**WHAT NEEDS TO BE DONE**
In the data below, find the line containing "D202: LED (A W7, K COM) -> LED (A COM, K W7)"; reproduce that line and all subsequent lines exactly, and nothing else.

**DATA FOR THIS EXERCISE**
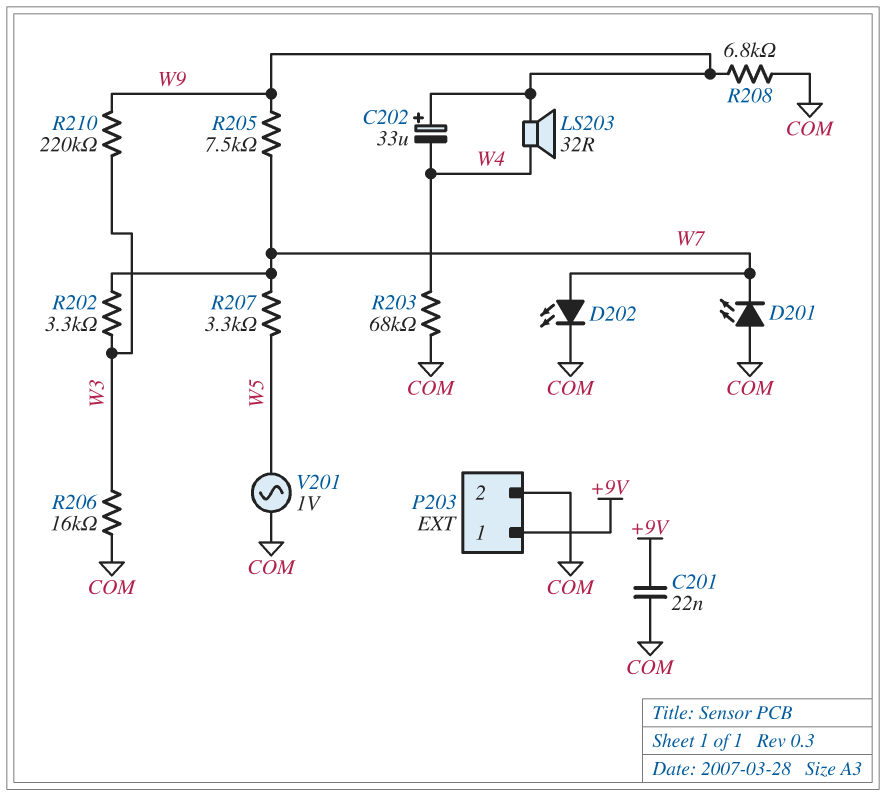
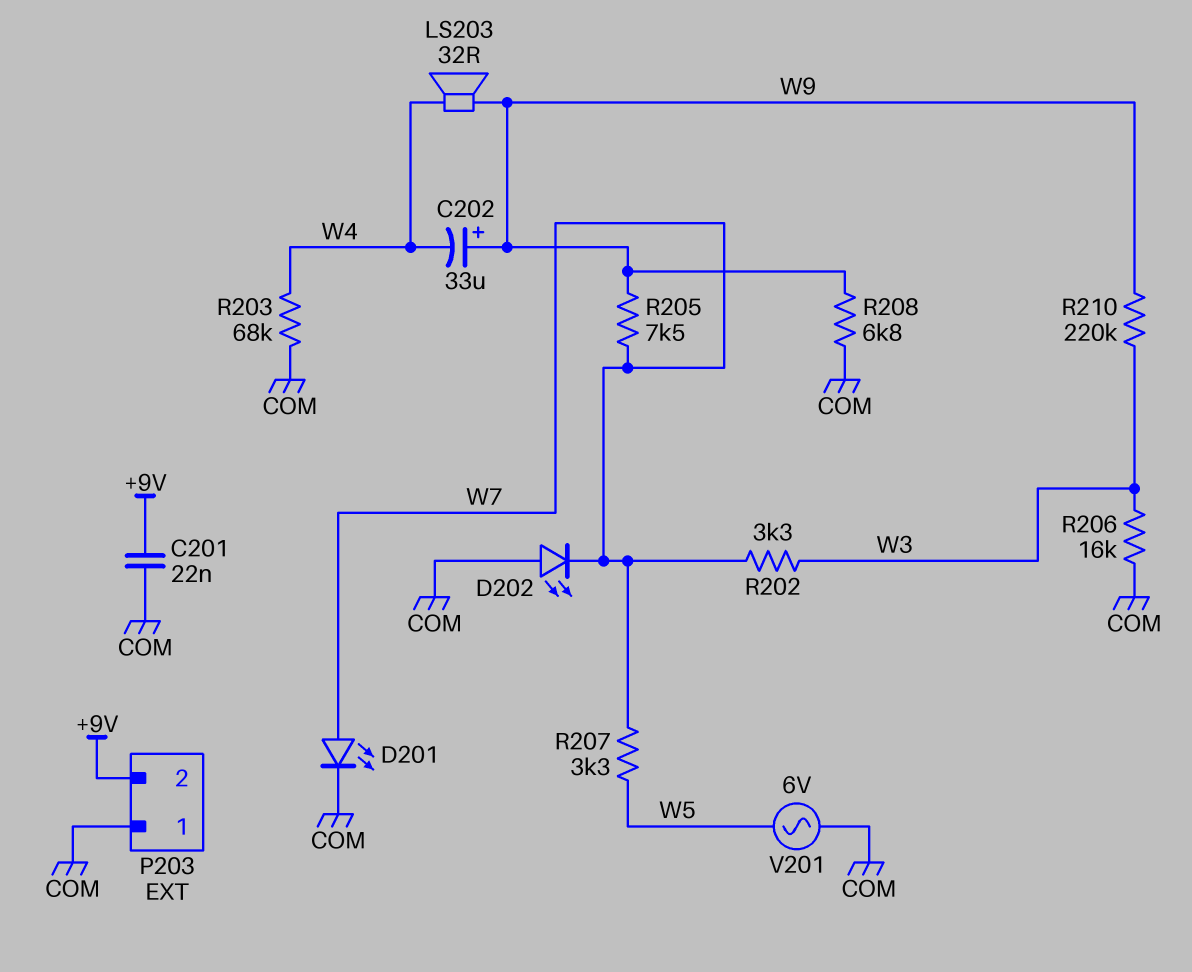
D201: LED (A COM, K W7) -> LED (A W7, K COM)
D202: LED (A W7, K COM) -> LED (A COM, K W7)
P203 pin 1: +9V -> COM
P203 pin 2: COM -> +9V
V201: AC 1V (COM, W5) -> AC 6V (COM, W5)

**ANSWER TO THE PROBLEM**
D202: LED (A W7, K COM) -> LED (A COM, K W7)
P203 pin 1: +9V -> COM
P203 pin 2: COM -> +9V
V201: AC 1V (COM, W5) -> AC 6V (COM, W5)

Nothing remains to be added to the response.